Each line of the entries below that holds "brick" is needed, copied in full.

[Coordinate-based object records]
========================

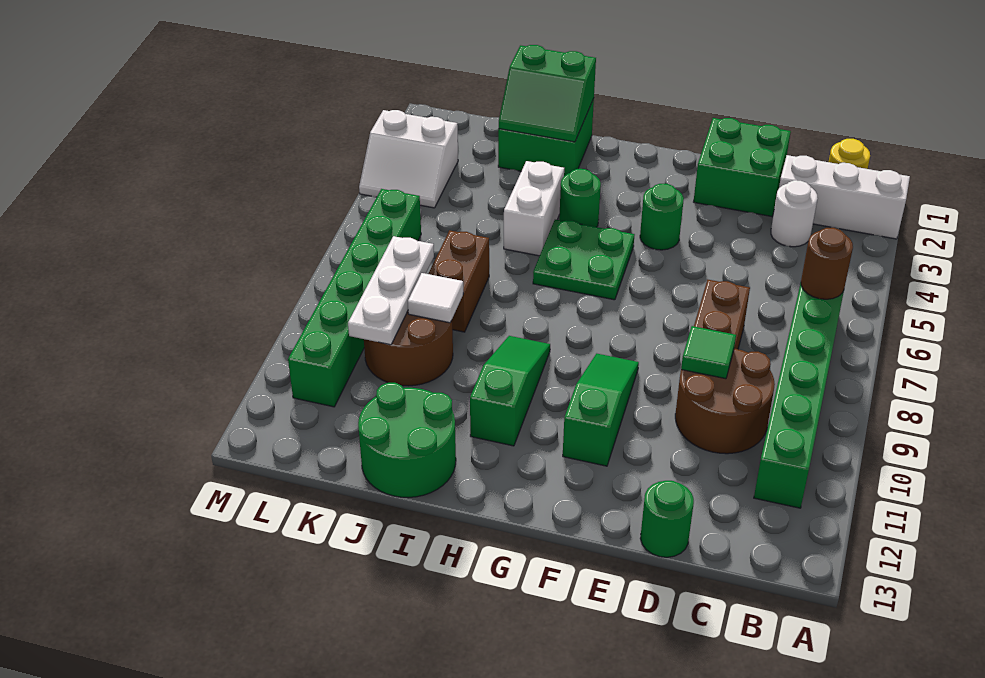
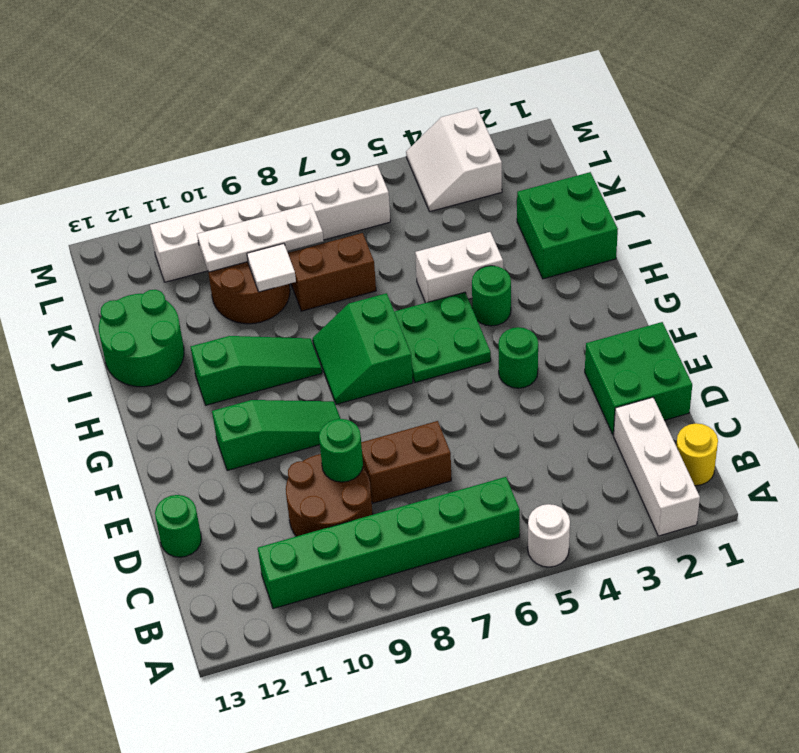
brown round brick B6 level 2 -> none
white round brick C3 level 1 -> white round brick A5 level 1
green tile D9 level 2 -> green round brick D9 level 2
green slope I1:J2 level 2 top 1 -> green slope G7:H8 level 1 top 7
green brick L6:L11 level 1 -> white brick L6:L11 level 1

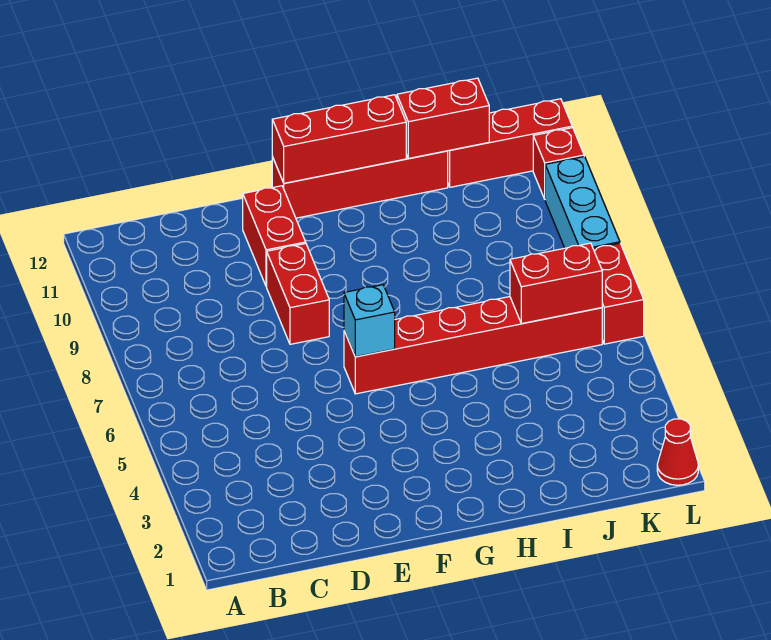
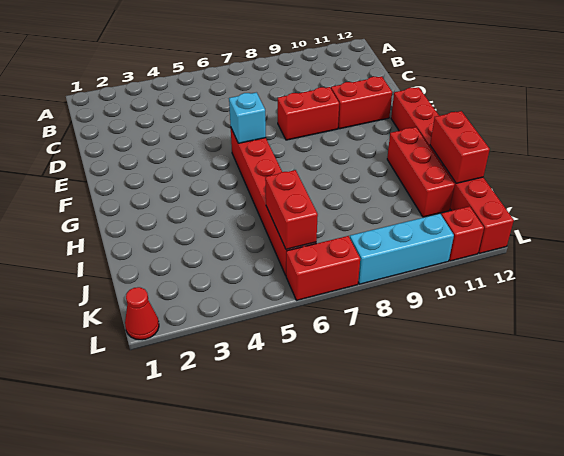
red brick F12:H12 level 2 -> red brick H11:J11 level 1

========================

• _TASK ANSWER_
brown round brick B6 level 2 -> none
white round brick C3 level 1 -> white round brick A5 level 1
green tile D9 level 2 -> green round brick D9 level 2
green brick L6:L11 level 1 -> white brick L6:L11 level 1
red brick F12:H12 level 2 -> red brick H11:J11 level 1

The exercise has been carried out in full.